» **Supplied records**

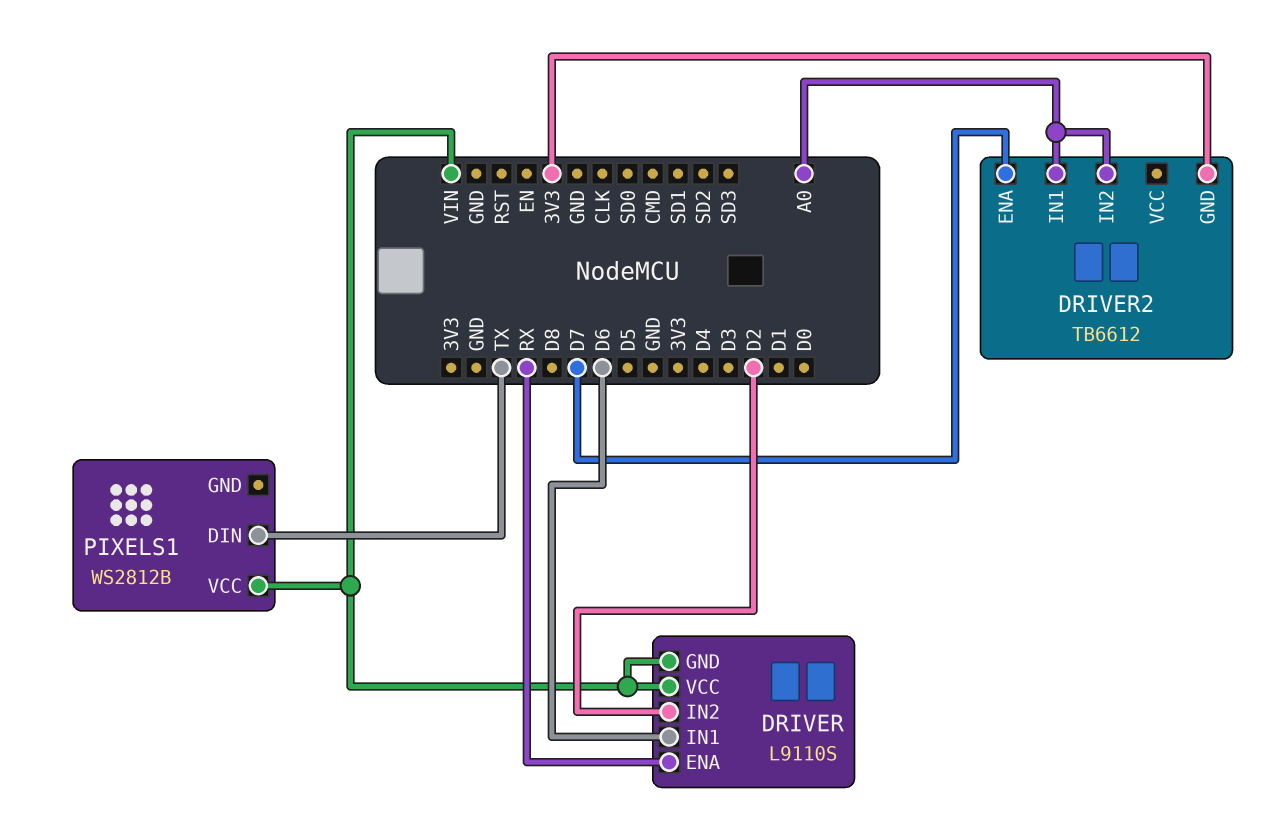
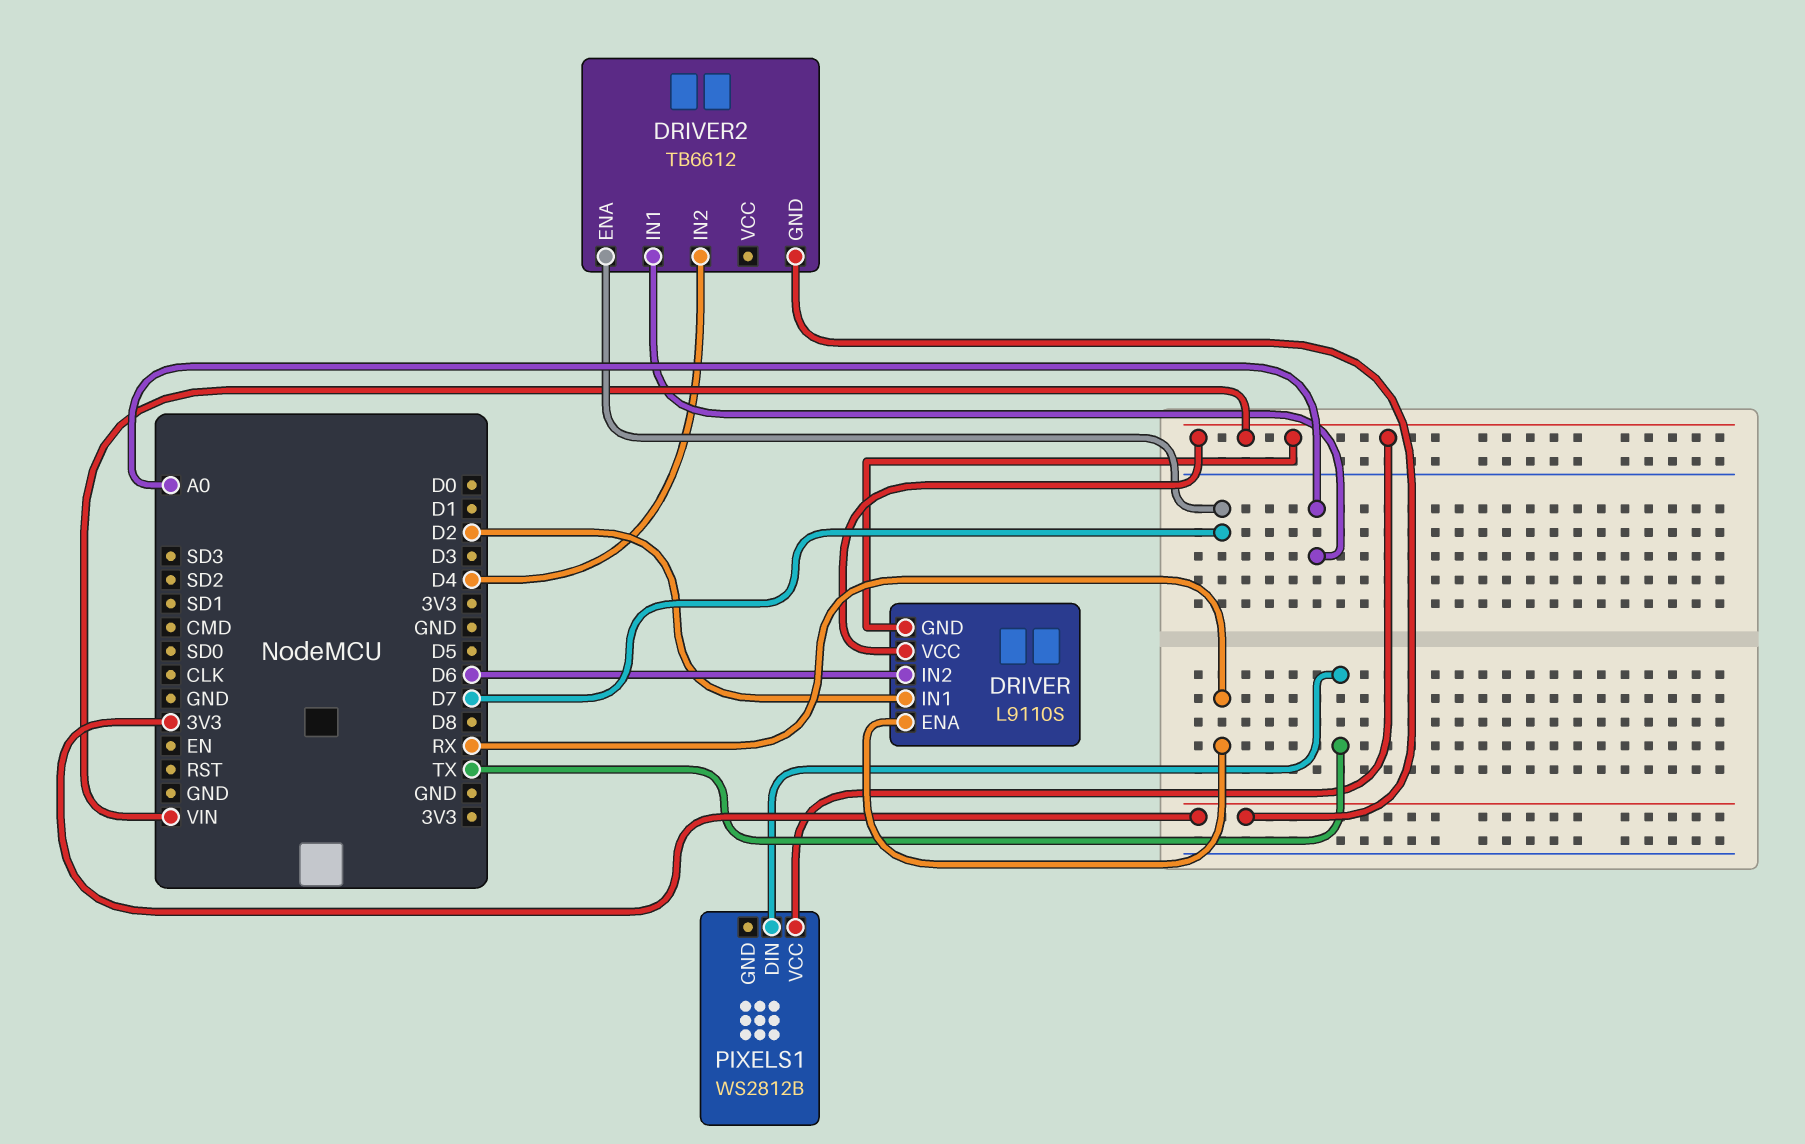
DRIVER pin IN1: D6 -> D2
DRIVER pin IN2: D2 -> D6
DRIVER2 pin IN2: A0 -> D4

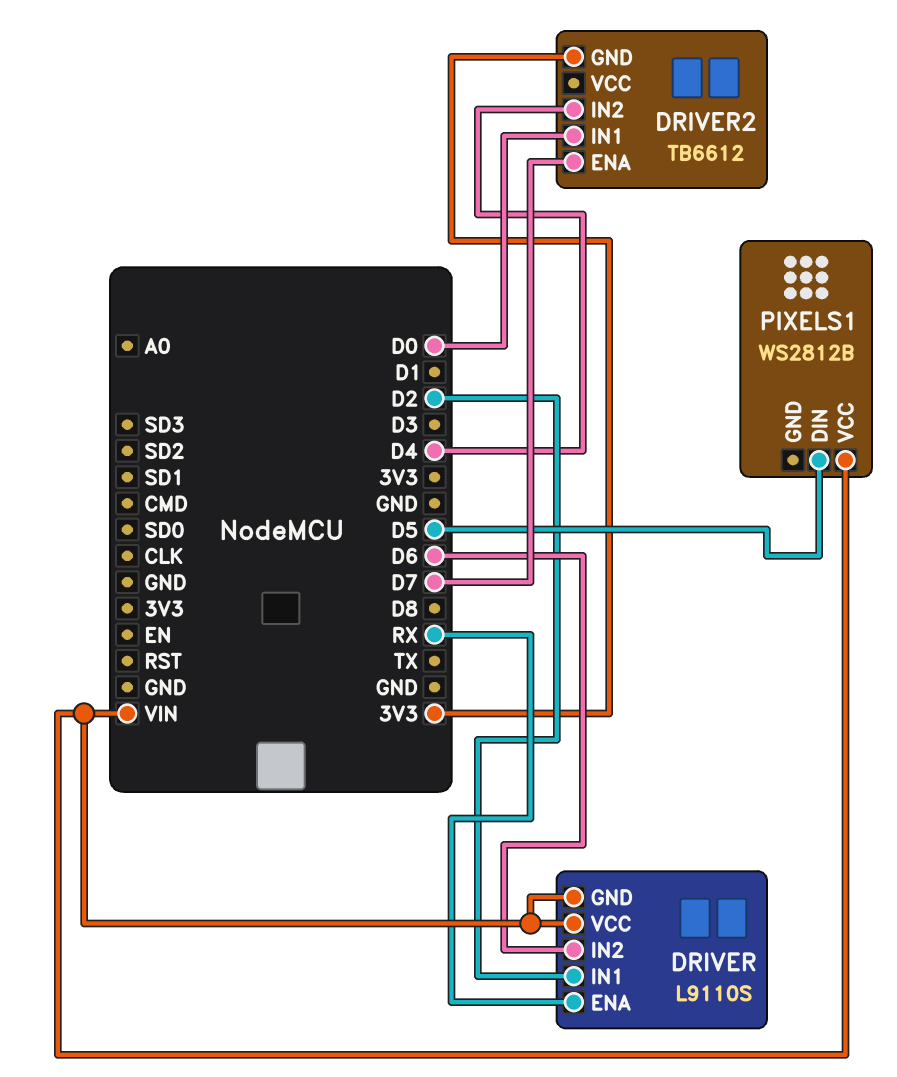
DRIVER2 pin IN1: A0 -> D0
PIXELS1 pin DIN: TX -> D5

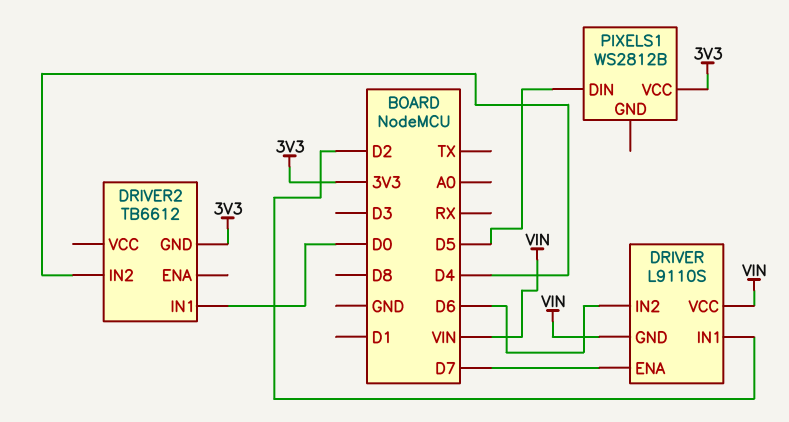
DRIVER pin ENA: RX -> D7
DRIVER2 pin ENA: D7 -> none
PIXELS1 pin VCC: VIN -> 3V3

» **What you are asked to do**
Beginning with the line that holds "PIXELS1 pin DIN: TX -> D5" and continuing to the end of the entries above, set down each line exactly, both ends included; include no pictures.

» **Solution for this exercise**
PIXELS1 pin DIN: TX -> D5

DRIVER pin ENA: RX -> D7
DRIVER2 pin ENA: D7 -> none
PIXELS1 pin VCC: VIN -> 3V3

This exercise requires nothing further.